** Description of the task **
The required result is every line of the records that includes "turquoise".

Start of Block

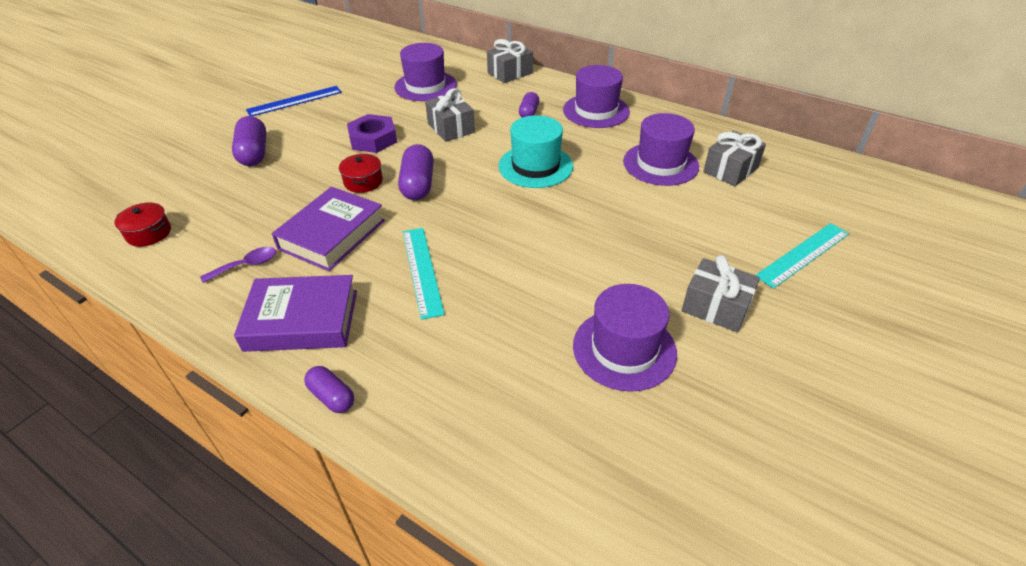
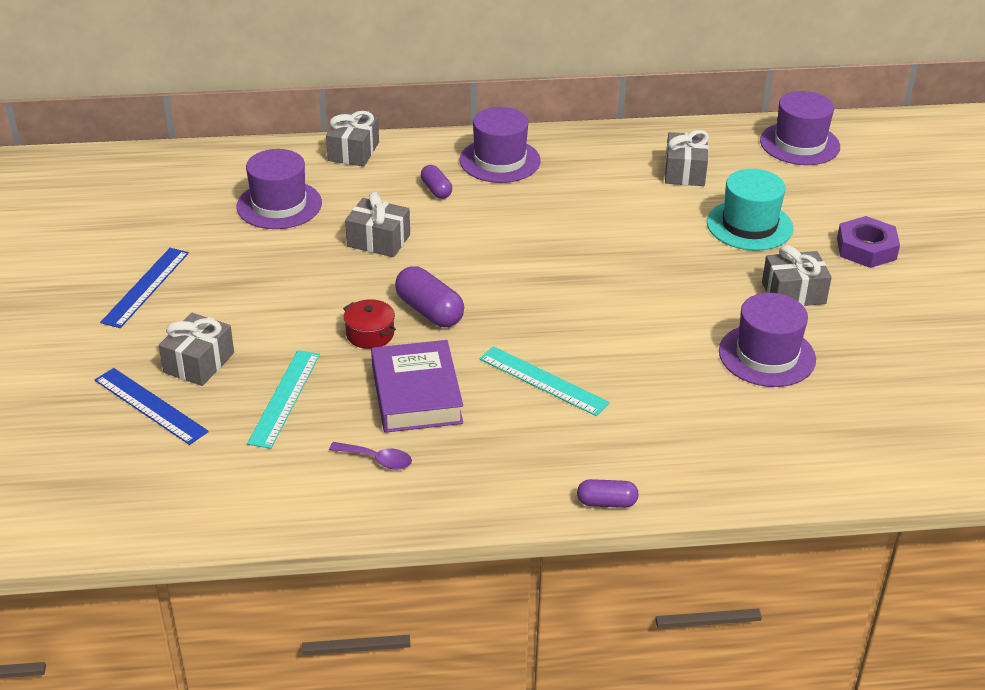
camera: 40 degrees left, 5 degrees down
red pot [115,202,171,247] -> none
purple spoon [200,247,276,283] -> purple spoon turned 90 degrees clockwise [329,442,412,470]
purple capsule [232,116,266,166] -> grey gift [159,313,234,386]
purple book [234,275,357,352] -> none
purple nut [347,114,397,153] -> purple nut moved to [837,216,900,268]
turquoise hat [499,115,573,188] -> turquoise hat moved to [707,169,793,251]
purple hat [623,113,699,186] -> purple hat moved to [760,91,840,165]
turquoise ruler [755,223,849,288] -> turquoise ruler moved to [247,350,320,449]
none -> blue ruler [95,368,209,445]

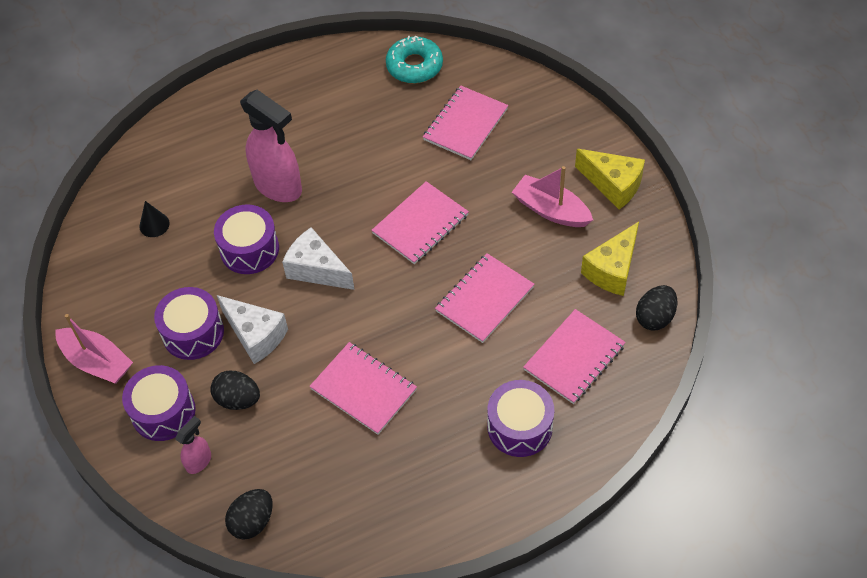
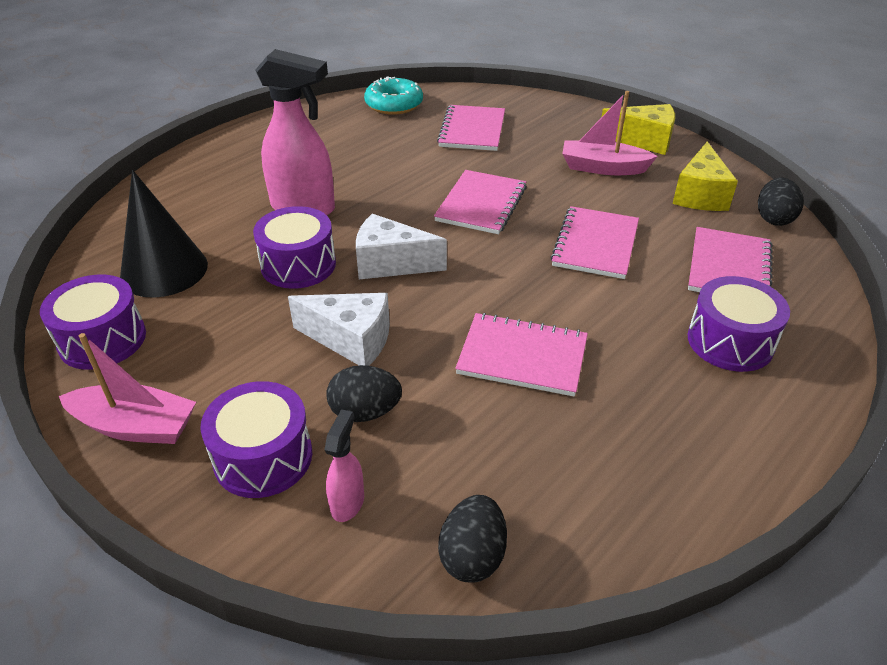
camera: 25 degrees left, 15 degrees down
black cone [139,201,170,237] -> black cone [120,170,208,298], size x2.17
purple drum [154,287,224,360] -> purple drum moved to [40,275,146,370]

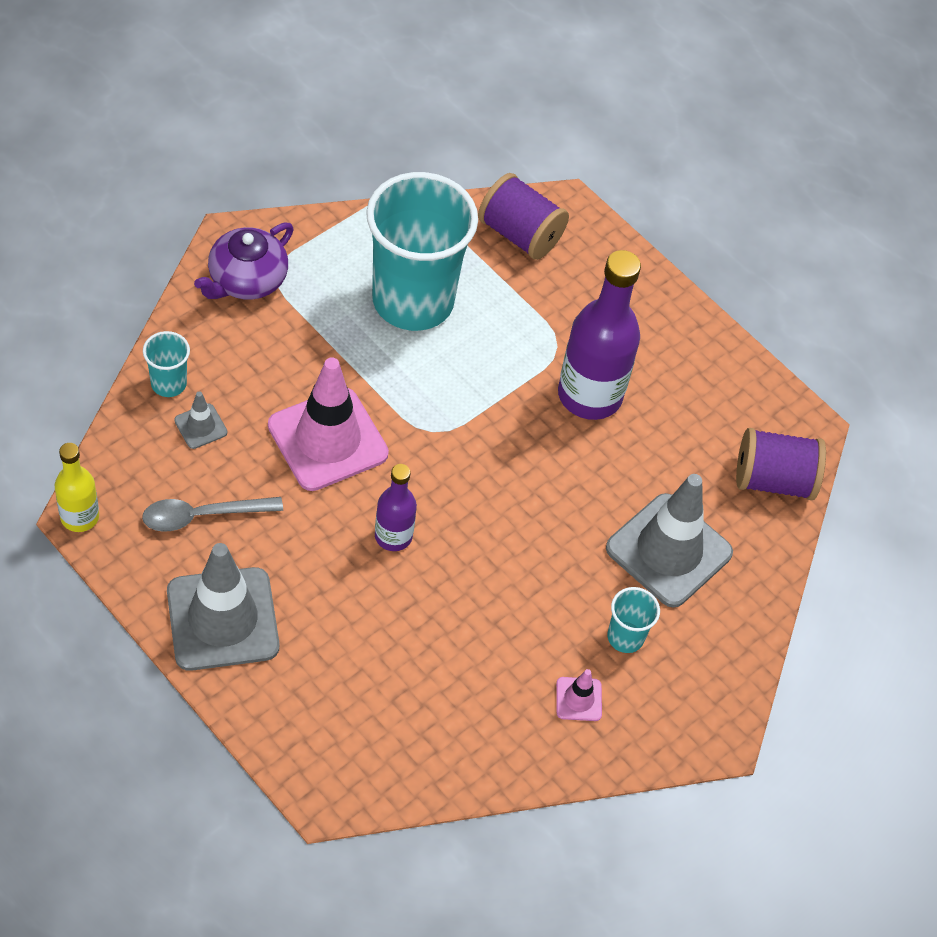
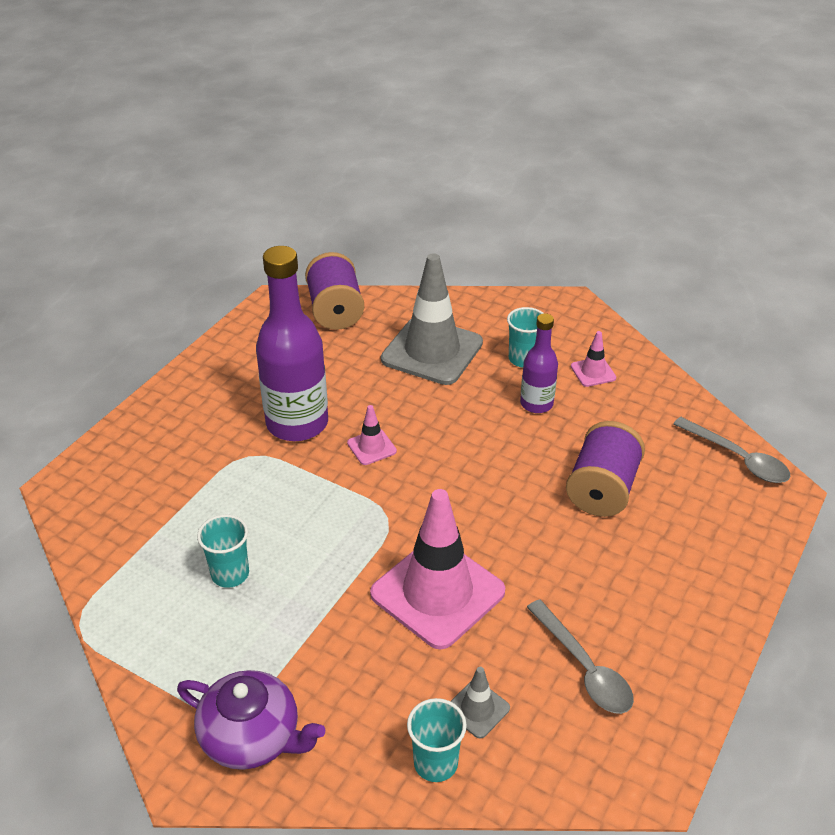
camera: 100 degrees left, 15 degrees down
yellow bottle [55,443,99,532] -> none
grey traffic cone [167,543,279,671] -> none
turquoise cup [366,172,478,331] -> turquoise cup [197,514,249,588], size x0.41
purple bottle [375,464,417,551] -> purple bottle moved to [520,313,558,413]
purple spool [478,173,569,260] -> purple spool moved to [566,421,645,517]
none -> pink traffic cone [347,405,397,465]
none -> grey spoon [673,417,790,483]

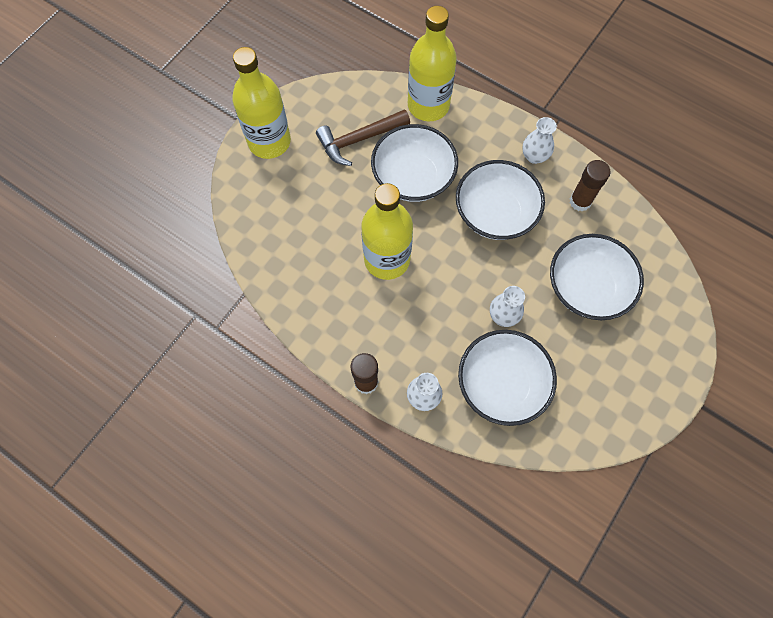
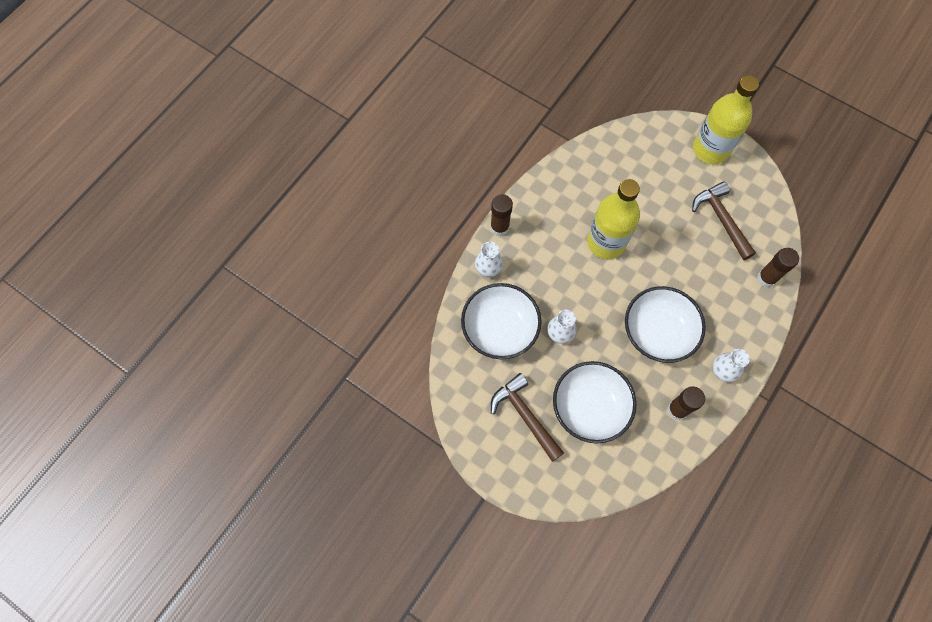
camera: 90 degrees right, 0 degrees up
white bowl [371,124,458,202] -> none
yellow bottle [408,6,457,122] -> brown glue stick [757,248,799,287]
none -> brown hammer [491,373,564,462]

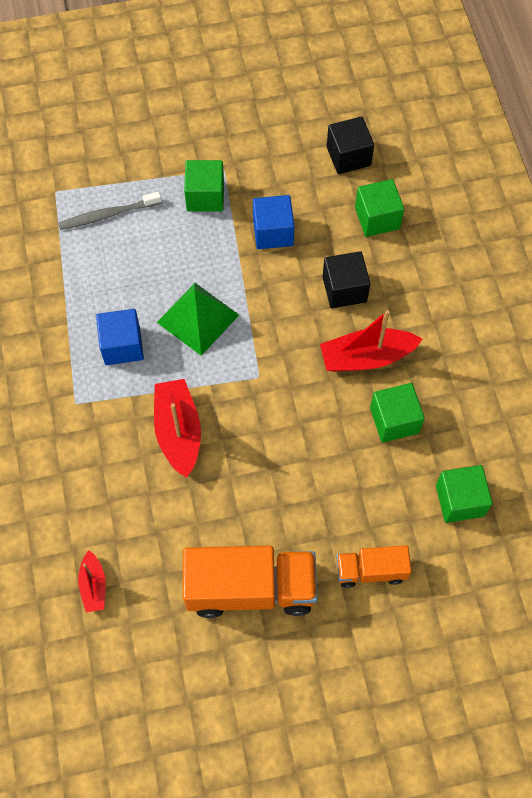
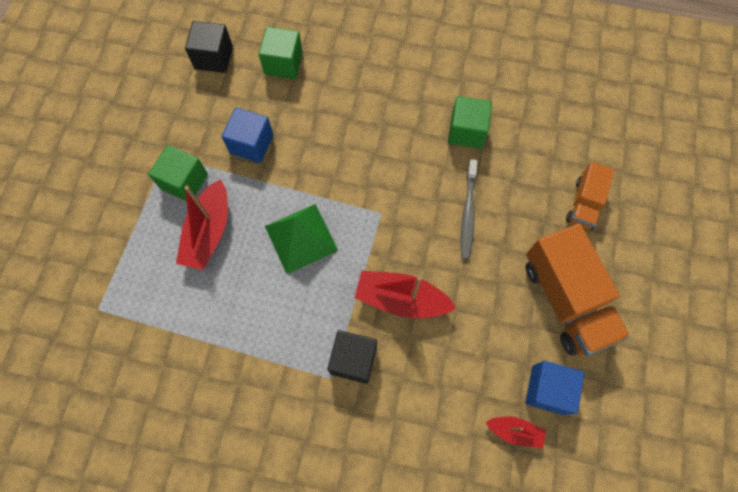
camera: 65 degrees left, 5 degrees up
grey toothbrush [58,191,162,230] -> grey toothbrush moved to [461,159,477,259]
blue cube [96,309,144,365] -> blue cube moved to [525,361,584,415]
orange truck [183,546,318,618] -> orange truck turned 135 degrees clockwise [525,224,630,356]
red boat [320,310,422,372] -> red boat moved to [176,179,228,270]
black cube [323,251,370,308] -> black cube moved to [327,330,377,384]
green cube [436,465,493,523] -> none

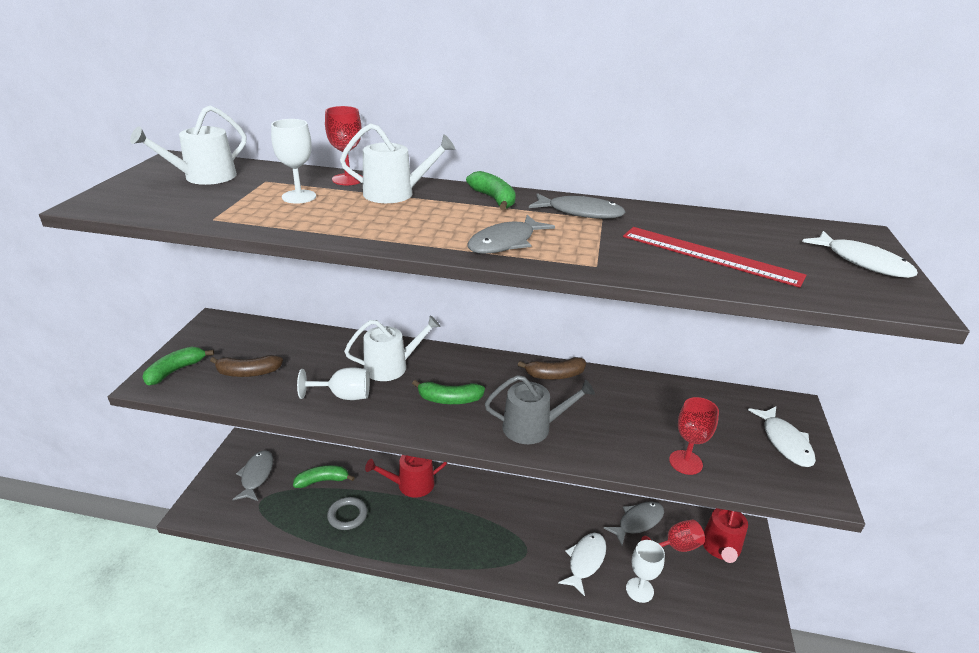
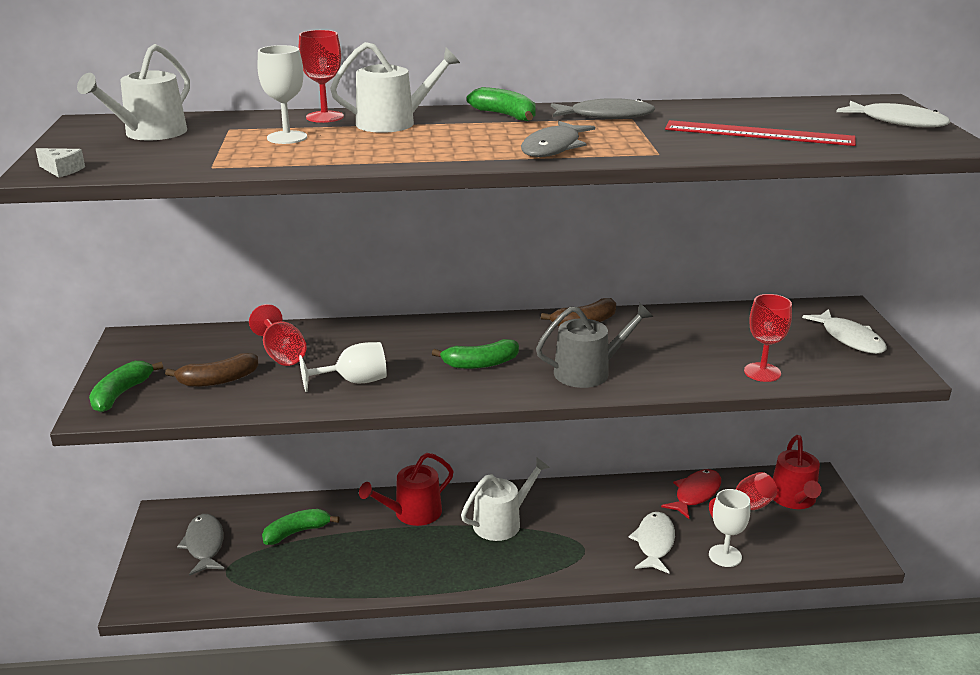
camera: 15 degrees left, 5 degrees down
grey ring [327,497,367,530] -> none
white watering can [344,315,440,381] -> white watering can moved to [461,457,550,541]
grey fish [604,501,664,545] -> red fish [661,469,721,519]
none -> white cheese [36,148,85,177]
none -> red goblet [249,304,307,366]

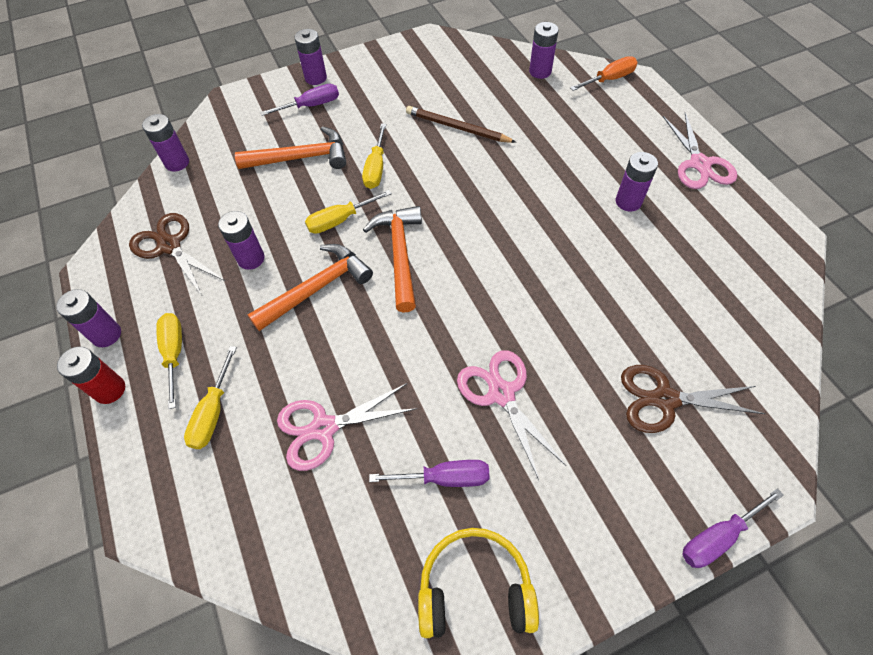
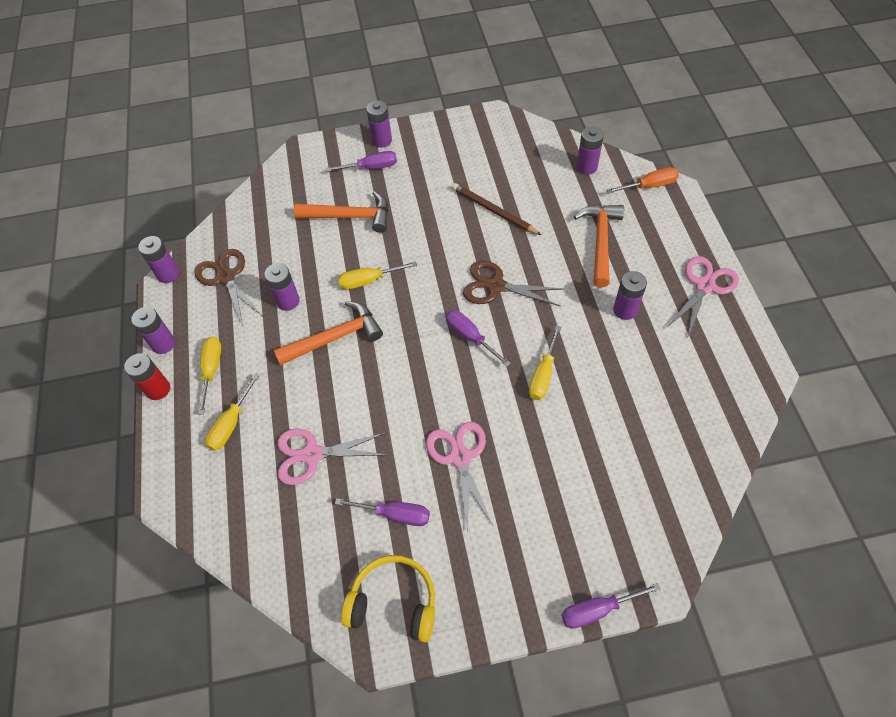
camera: 15 degrees right, 0 degrees up
purple battery [142,114,189,172] -> purple battery moved to [138,236,179,283]
yellow screwdriver [362,123,386,189] -> yellow screwdriver moved to [529,325,561,400]
orange hammer [363,206,422,313] -> orange hammer moved to [574,205,624,288]
brown scissors [621,365,765,433] -> brown scissors moved to [463,261,563,306]
pink scissors [663,113,737,189] -> pink scissors turned 150 degrees counterclockwise [666,256,739,339]
none -> purple screwdriver [445,310,511,367]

End of Block

** Answer to this task **
turquoise hat [499,115,573,188] -> turquoise hat moved to [707,169,793,251]
turquoise ruler [755,223,849,288] -> turquoise ruler moved to [247,350,320,449]
turquoise cup [366,172,478,331] -> turquoise cup [197,514,249,588], size x0.41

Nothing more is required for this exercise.